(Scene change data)
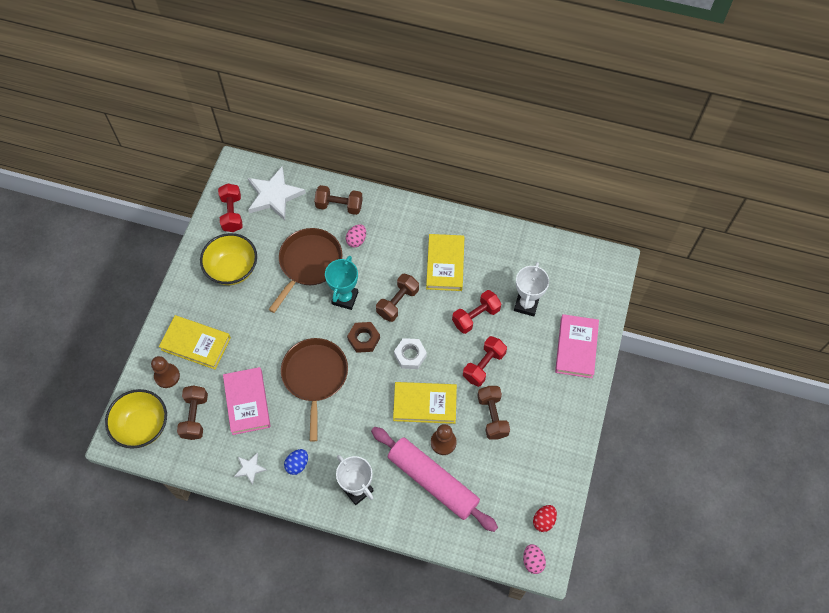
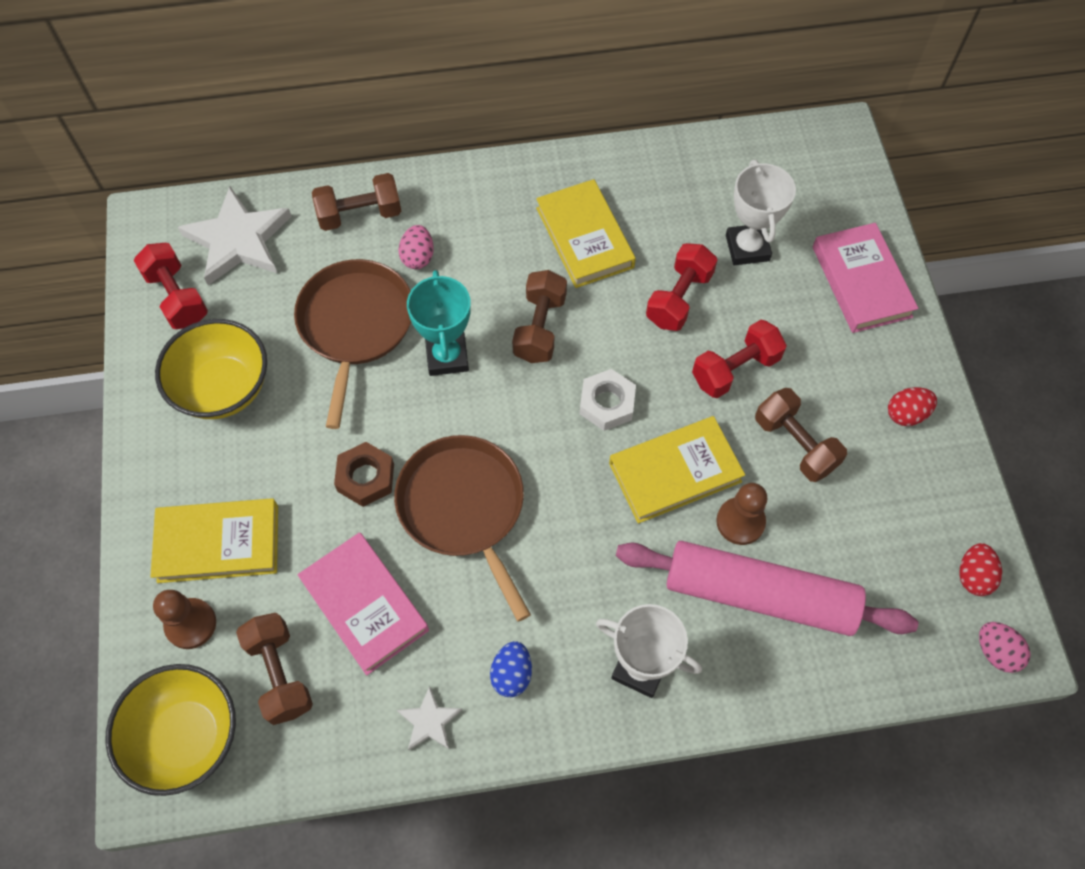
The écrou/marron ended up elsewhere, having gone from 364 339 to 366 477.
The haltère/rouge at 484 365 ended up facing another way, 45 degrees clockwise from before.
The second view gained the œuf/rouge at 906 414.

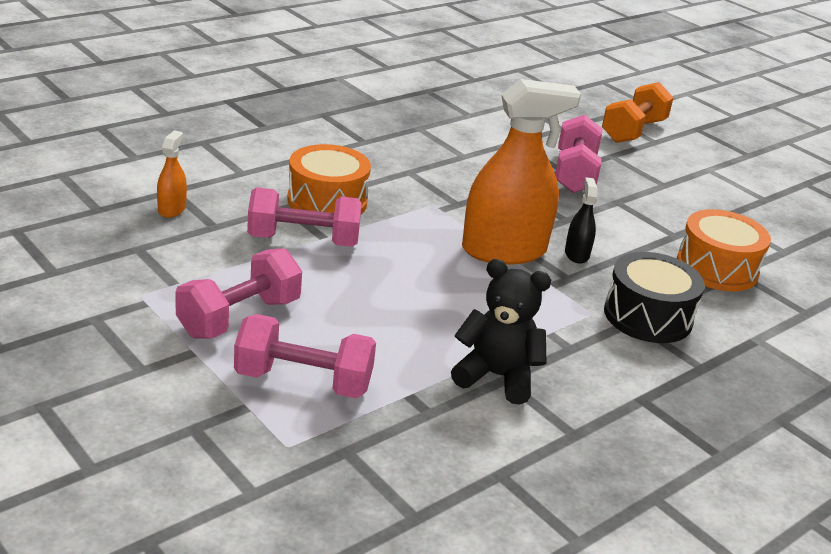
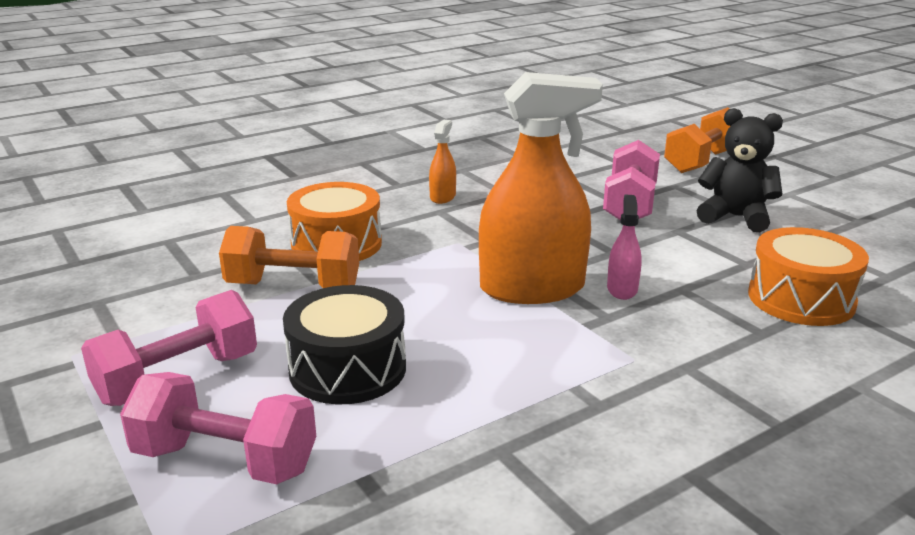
What was the haltère/rose at 303 240 turned into the haltère/orange at 293 286.
The tambour/noir ended up elsewhere, having gone from 647 316 to 347 369.
The vaporisateur/orange ended up elsewhere, having gone from 172 209 to 442 197.
What was the vaporisateur/noir at 576 254 turned into the vaporisateur/rose at 622 289.
The ours en peluche/noir ended up elsewhere, having gone from 497 376 to 735 217.

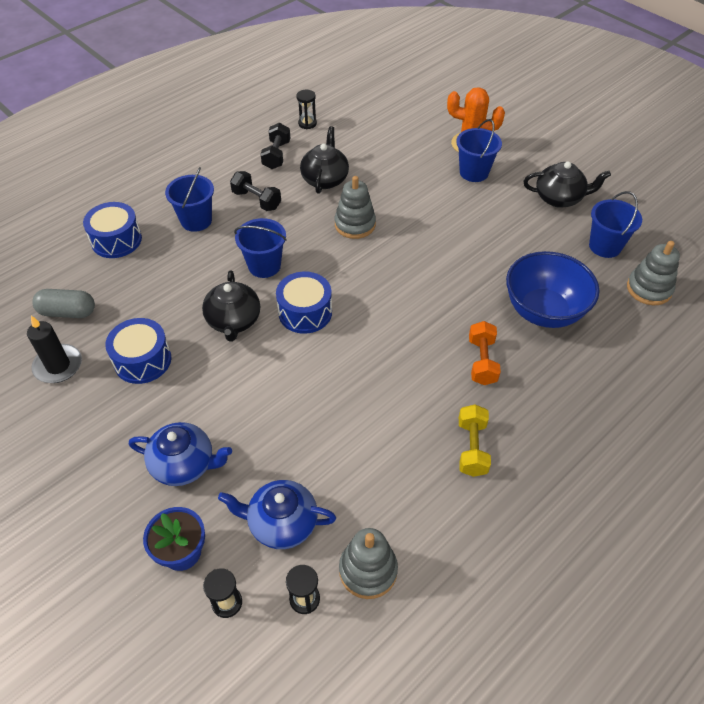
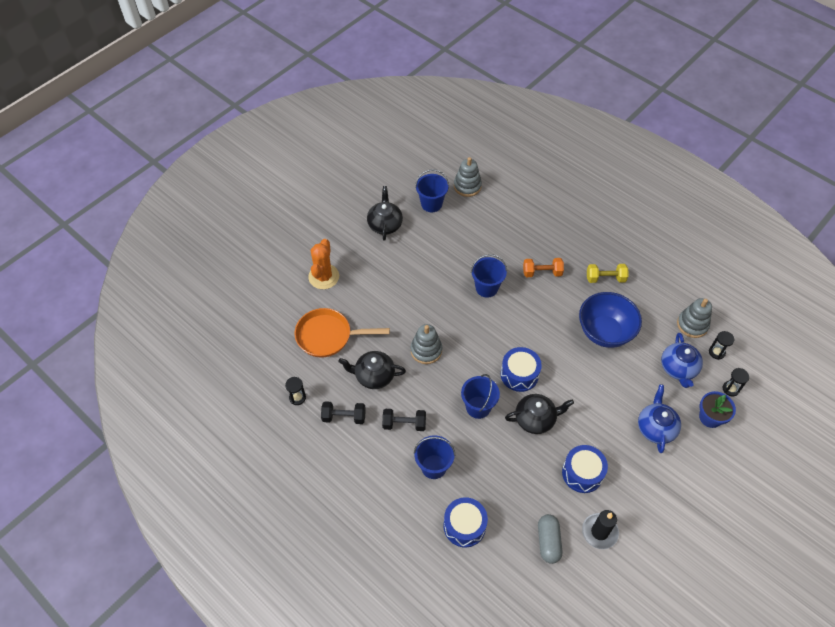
The second view gained the poêle/orange at 328 336.
The haltère/noir at 256 200 ended up facing another way, 60 degrees clockwise from before.
The seau/bleu ended up elsewhere, having gone from 474 172 to 486 288.
The bol/bleu ended up elsewhere, having gone from 543 311 to 605 332.

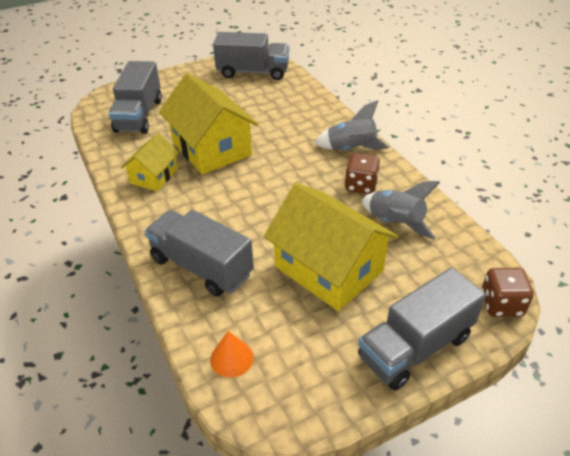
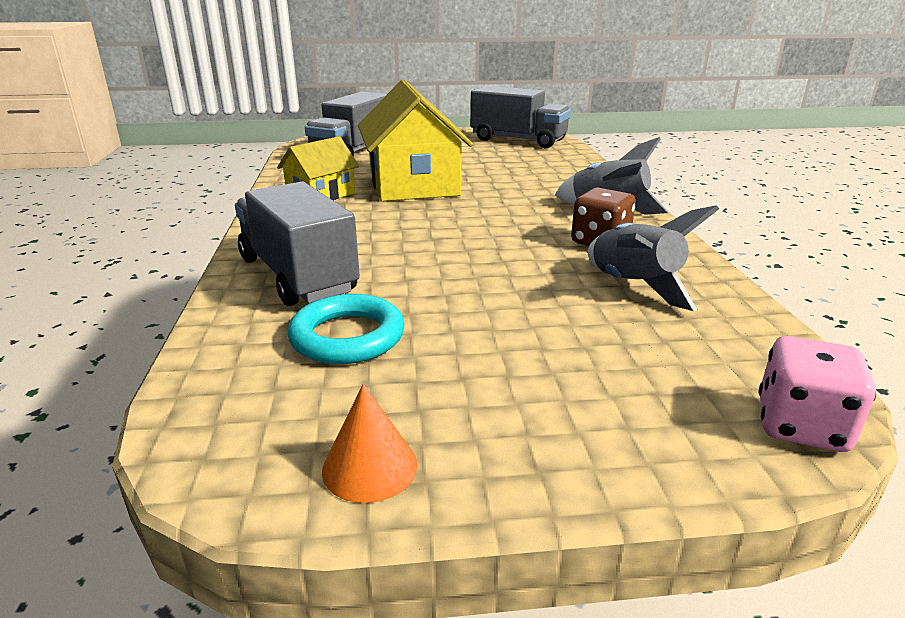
The second view gained the anneau/turquoise at 347 337.
The cône/orange ended up elsewhere, having gone from 232 358 to 370 467.
What was the dé/marron at 501 304 turned into the dé/rose at 801 426.
The second view lost the maison/jaune at 328 268.
The second view lost the camion/gris at 415 347.

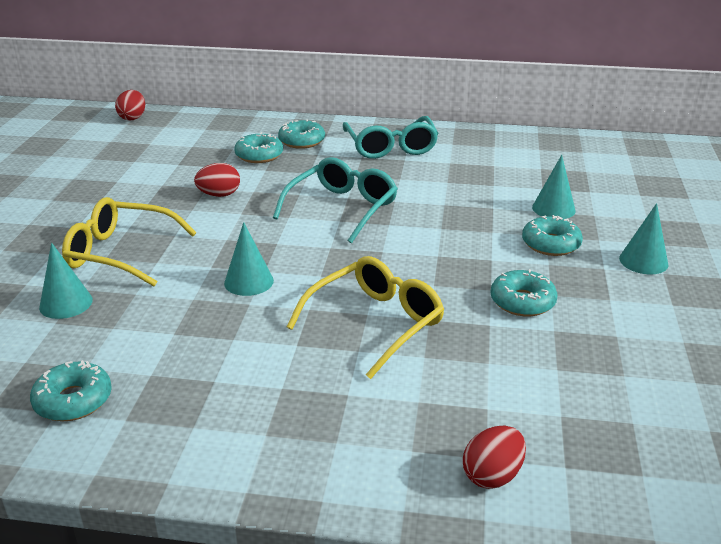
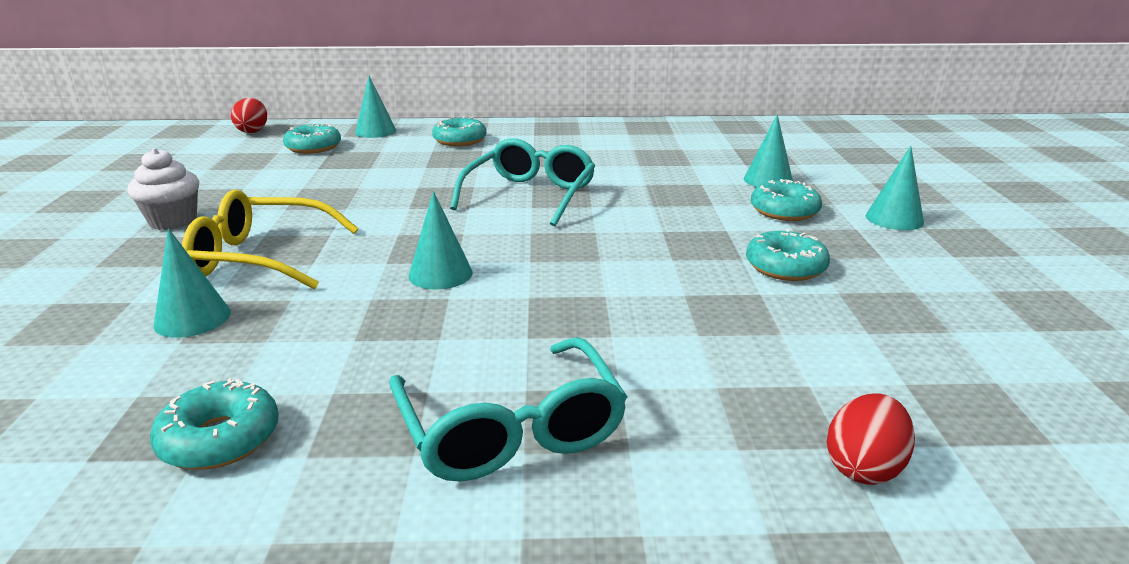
The second view gained the muffin/blanc at 173 221.
The beignet/turquoise ended up elsewhere, having gone from 259 155 to 313 147.
The second view gained the cône/turquoise at 375 131.
The lunettes/turquoise ended up elsewhere, having gone from 390 147 to 510 429.
The second view lost the œuf/rouge at 219 195.
The second view lost the lunettes/jaune at 375 323.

■ PROBLEM TO SOLVE ■
Pull together all lines from the data that mention the word "vaporisateur".

■ TASK SOLUTION ■
The vaporisateur/orange ended up elsewhere, having gone from 172 209 to 442 197.
What was the vaporisateur/noir at 576 254 turned into the vaporisateur/rose at 622 289.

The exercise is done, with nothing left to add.